-- START OF Data for processing --

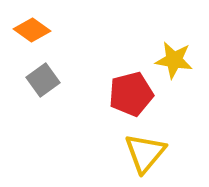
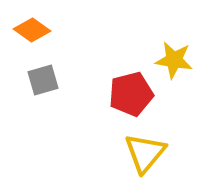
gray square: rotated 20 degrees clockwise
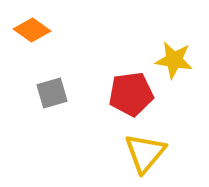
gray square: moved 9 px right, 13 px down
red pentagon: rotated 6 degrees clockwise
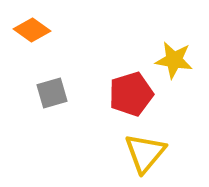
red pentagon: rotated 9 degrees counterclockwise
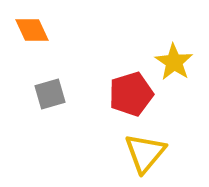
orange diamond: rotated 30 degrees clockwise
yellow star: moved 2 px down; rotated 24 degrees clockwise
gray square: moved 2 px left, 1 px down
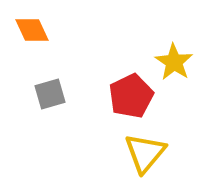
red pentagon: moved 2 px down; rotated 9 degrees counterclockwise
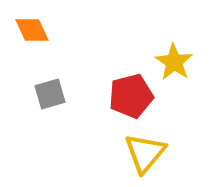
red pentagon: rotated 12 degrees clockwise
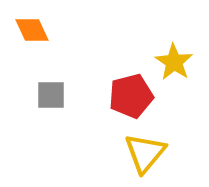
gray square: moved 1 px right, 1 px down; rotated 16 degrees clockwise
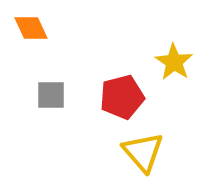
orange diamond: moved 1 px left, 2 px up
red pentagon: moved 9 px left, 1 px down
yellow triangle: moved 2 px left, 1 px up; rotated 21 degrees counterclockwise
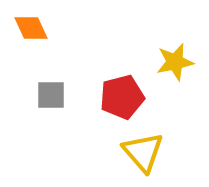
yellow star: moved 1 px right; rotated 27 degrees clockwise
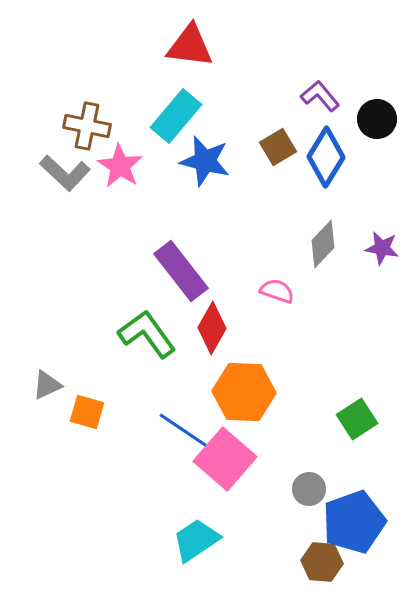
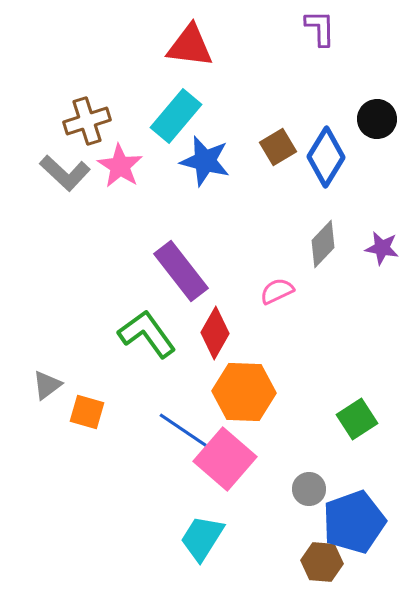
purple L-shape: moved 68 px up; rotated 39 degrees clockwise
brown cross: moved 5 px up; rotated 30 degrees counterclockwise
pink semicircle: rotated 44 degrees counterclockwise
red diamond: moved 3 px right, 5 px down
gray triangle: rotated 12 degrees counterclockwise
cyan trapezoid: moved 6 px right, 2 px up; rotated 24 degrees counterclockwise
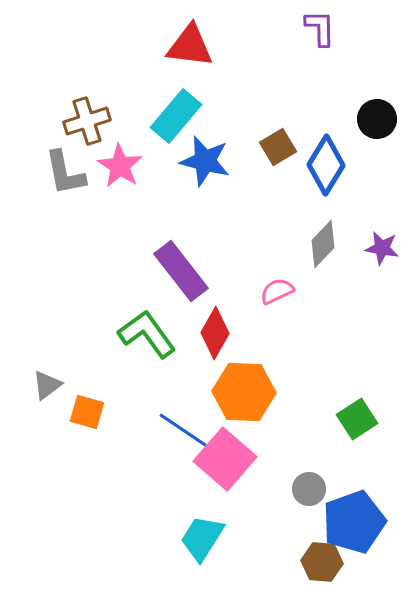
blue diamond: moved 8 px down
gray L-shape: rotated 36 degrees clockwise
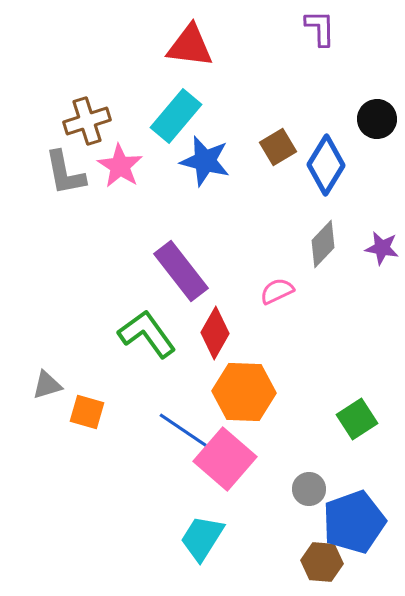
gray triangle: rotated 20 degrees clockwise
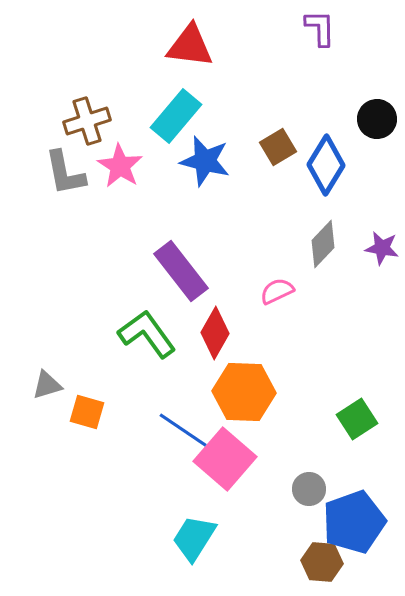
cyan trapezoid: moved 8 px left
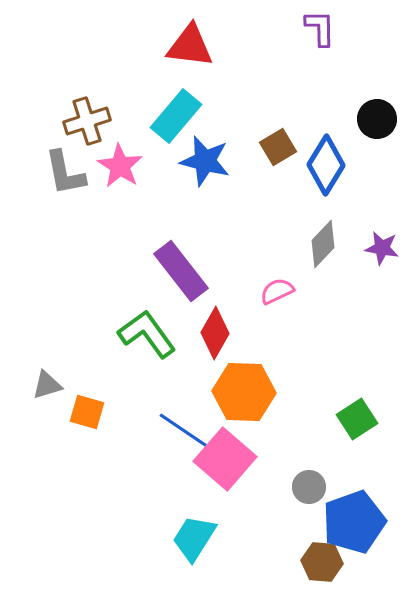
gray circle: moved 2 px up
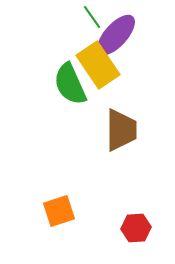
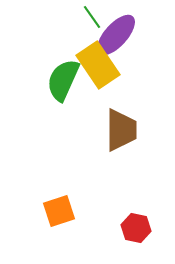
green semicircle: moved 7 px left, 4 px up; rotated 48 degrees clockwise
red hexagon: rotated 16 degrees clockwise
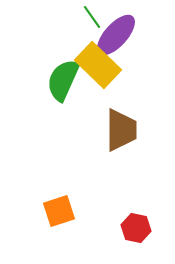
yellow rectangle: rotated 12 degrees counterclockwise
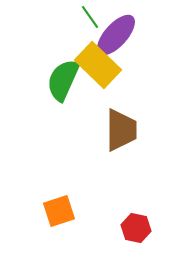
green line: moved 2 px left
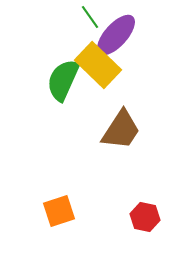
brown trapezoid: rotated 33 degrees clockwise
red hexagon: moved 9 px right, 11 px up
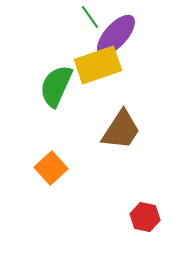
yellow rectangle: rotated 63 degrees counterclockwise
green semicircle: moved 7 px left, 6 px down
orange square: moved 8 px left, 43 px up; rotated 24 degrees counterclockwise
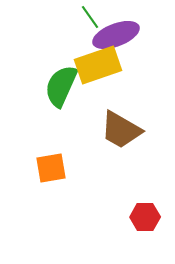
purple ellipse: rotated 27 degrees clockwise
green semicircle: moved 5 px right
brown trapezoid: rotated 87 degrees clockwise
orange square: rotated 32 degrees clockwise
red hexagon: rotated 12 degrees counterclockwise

-- END OF Data for processing --

The problem: Please copy every line of the entries above word for word, leaving out the pictures.

Final result:
gray square: rotated 20 degrees clockwise
gray square: moved 9 px right, 13 px down
red pentagon: rotated 6 degrees clockwise
red pentagon: rotated 9 degrees counterclockwise
orange diamond: rotated 30 degrees clockwise
yellow star: moved 2 px down; rotated 24 degrees clockwise
gray square: moved 2 px left, 1 px down
red pentagon: moved 2 px down; rotated 9 degrees counterclockwise
red pentagon: rotated 12 degrees clockwise
gray square: moved 1 px right, 1 px down; rotated 16 degrees clockwise
orange diamond: moved 1 px left, 2 px up
red pentagon: moved 9 px left, 1 px down
yellow triangle: moved 2 px left, 1 px up; rotated 21 degrees counterclockwise
yellow star: moved 1 px right; rotated 27 degrees clockwise
purple L-shape: moved 68 px up; rotated 39 degrees clockwise
brown cross: moved 5 px up; rotated 30 degrees counterclockwise
pink semicircle: rotated 44 degrees counterclockwise
red diamond: moved 3 px right, 5 px down
gray triangle: rotated 12 degrees counterclockwise
cyan trapezoid: moved 6 px right, 2 px up; rotated 24 degrees counterclockwise
blue diamond: moved 8 px down
gray L-shape: rotated 36 degrees clockwise
gray triangle: rotated 20 degrees clockwise
cyan trapezoid: moved 8 px left
gray circle: moved 2 px up
green semicircle: moved 7 px left, 4 px up; rotated 48 degrees clockwise
red hexagon: rotated 16 degrees clockwise
yellow rectangle: rotated 12 degrees counterclockwise
green line: moved 2 px left
brown trapezoid: rotated 33 degrees clockwise
red hexagon: moved 9 px right, 11 px up
yellow rectangle: rotated 63 degrees counterclockwise
green semicircle: moved 7 px left, 6 px down
orange square: moved 8 px left, 43 px up; rotated 24 degrees counterclockwise
purple ellipse: rotated 27 degrees clockwise
green semicircle: moved 5 px right
brown trapezoid: rotated 87 degrees clockwise
orange square: rotated 32 degrees clockwise
red hexagon: rotated 12 degrees counterclockwise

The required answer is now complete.